Assignment ->
For this exercise, copy the data exactly and omit any images.

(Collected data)
======

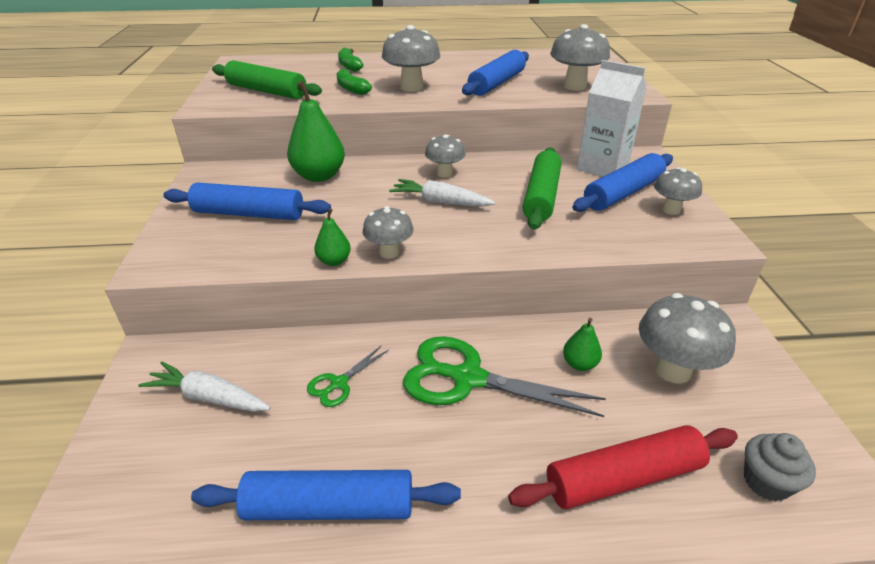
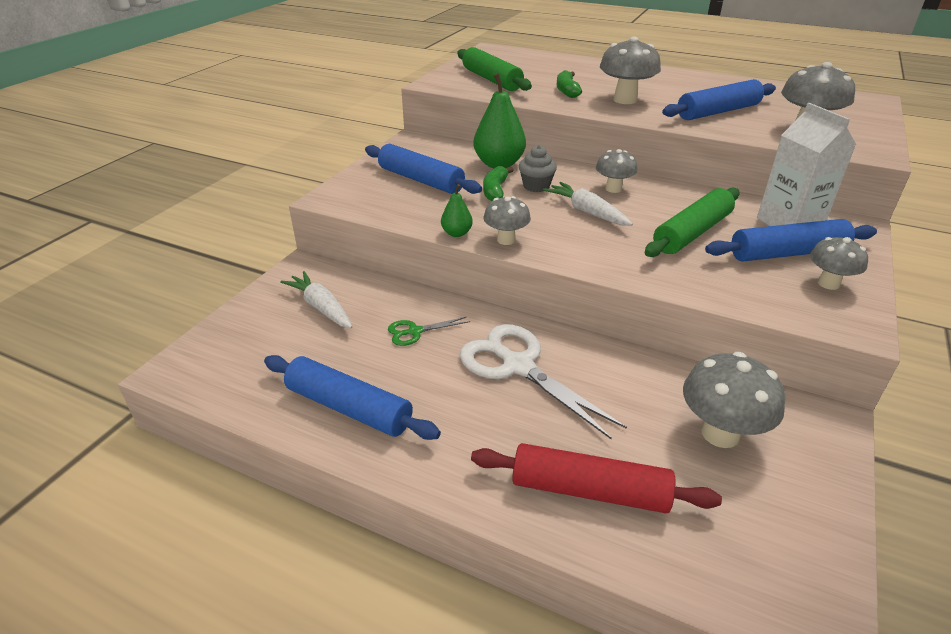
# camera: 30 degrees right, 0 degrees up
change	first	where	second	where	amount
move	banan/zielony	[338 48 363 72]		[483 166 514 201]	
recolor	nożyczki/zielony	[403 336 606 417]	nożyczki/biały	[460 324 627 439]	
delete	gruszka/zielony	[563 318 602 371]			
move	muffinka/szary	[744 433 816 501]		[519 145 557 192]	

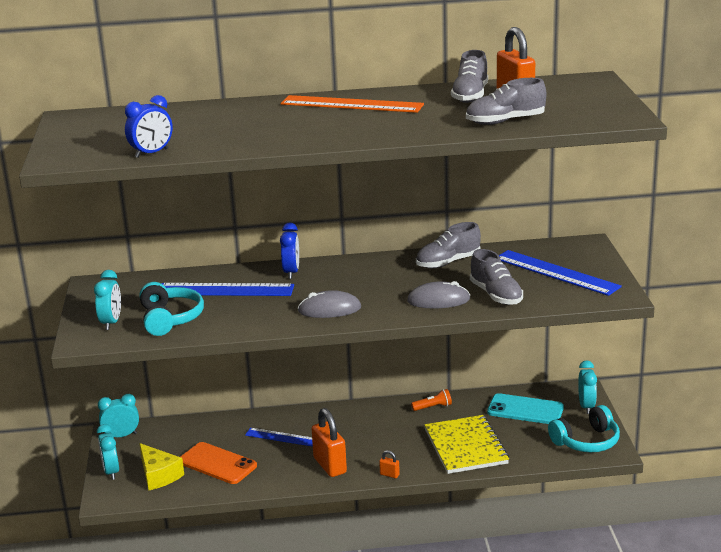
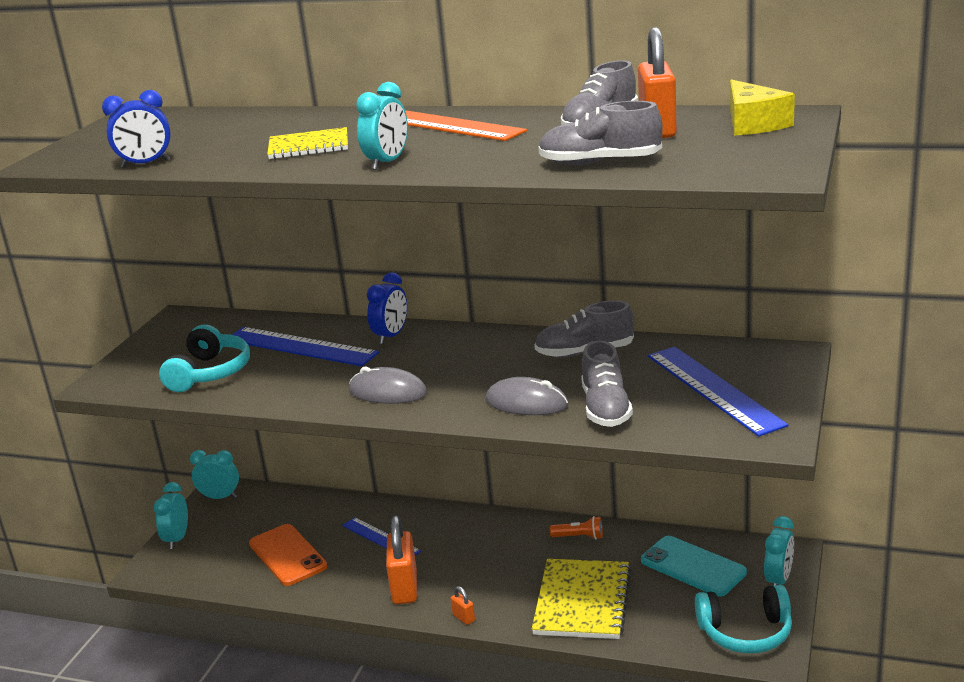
# camera: 25 degrees right, 0 degrees up
change	first	where	second	where	amount
move	budzik/turkusowy	[94 270 121 330]		[356 82 408 170]	
move	ser/żółty	[139 443 184 490]		[730 79 795 135]	
insert			zeszyt/żółty	[267 127 348 159]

======

Answer to this task ->
# camera: 30 degrees right, 0 degrees up
change	first	where	second	where	amount
move	banan/zielony	[338 48 363 72]		[483 166 514 201]	
recolor	nożyczki/zielony	[403 336 606 417]	nożyczki/biały	[460 324 627 439]	
delete	gruszka/zielony	[563 318 602 371]			
move	muffinka/szary	[744 433 816 501]		[519 145 557 192]	

# camera: 25 degrees right, 0 degrees up
change	first	where	second	where	amount
move	budzik/turkusowy	[94 270 121 330]		[356 82 408 170]	
move	ser/żółty	[139 443 184 490]		[730 79 795 135]	
insert			zeszyt/żółty	[267 127 348 159]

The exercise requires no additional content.